Start of EXERCISE DATA
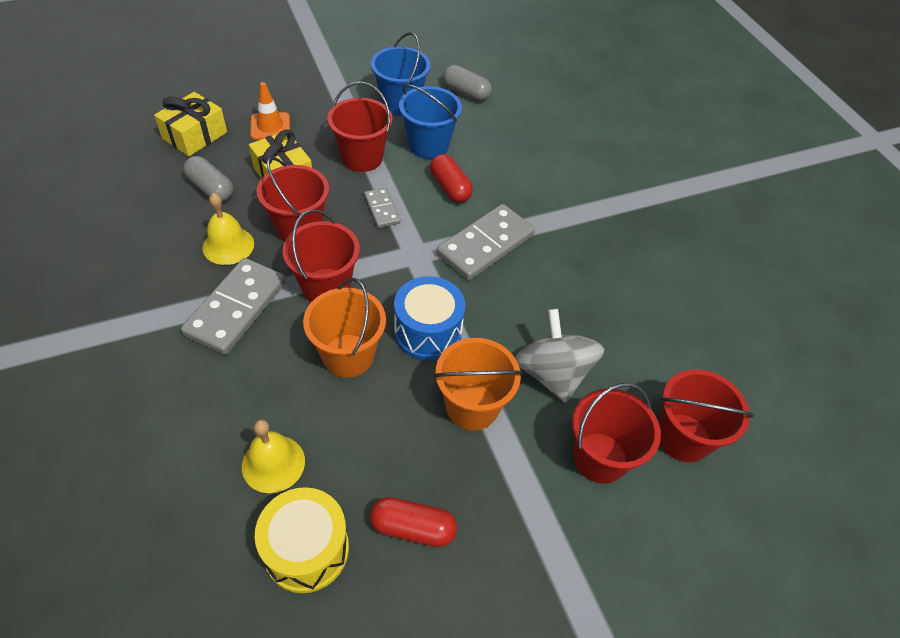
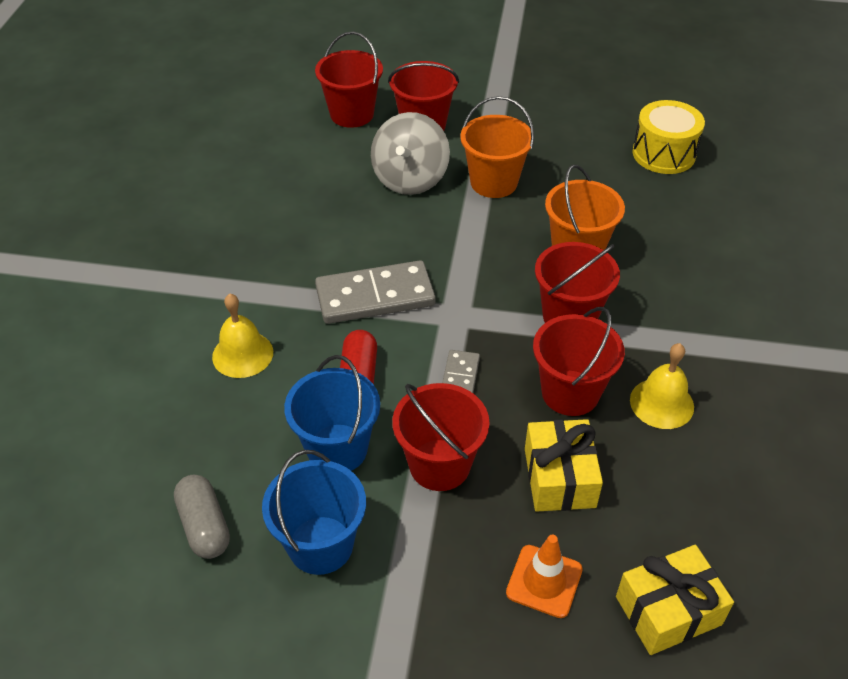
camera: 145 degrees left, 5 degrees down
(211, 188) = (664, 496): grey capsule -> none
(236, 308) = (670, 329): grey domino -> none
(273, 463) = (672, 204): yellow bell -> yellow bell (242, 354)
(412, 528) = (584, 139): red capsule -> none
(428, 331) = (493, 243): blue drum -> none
End of EXERCISE DATA
_TRY IT_.
Find where "(236, 308) = (670, 329): grey domino -> none" occurs in the data, and please write out that line through the last line exactly, with nothing else.

_WRITTEN RESPONSE_.
(236, 308) = (670, 329): grey domino -> none
(273, 463) = (672, 204): yellow bell -> yellow bell (242, 354)
(412, 528) = (584, 139): red capsule -> none
(428, 331) = (493, 243): blue drum -> none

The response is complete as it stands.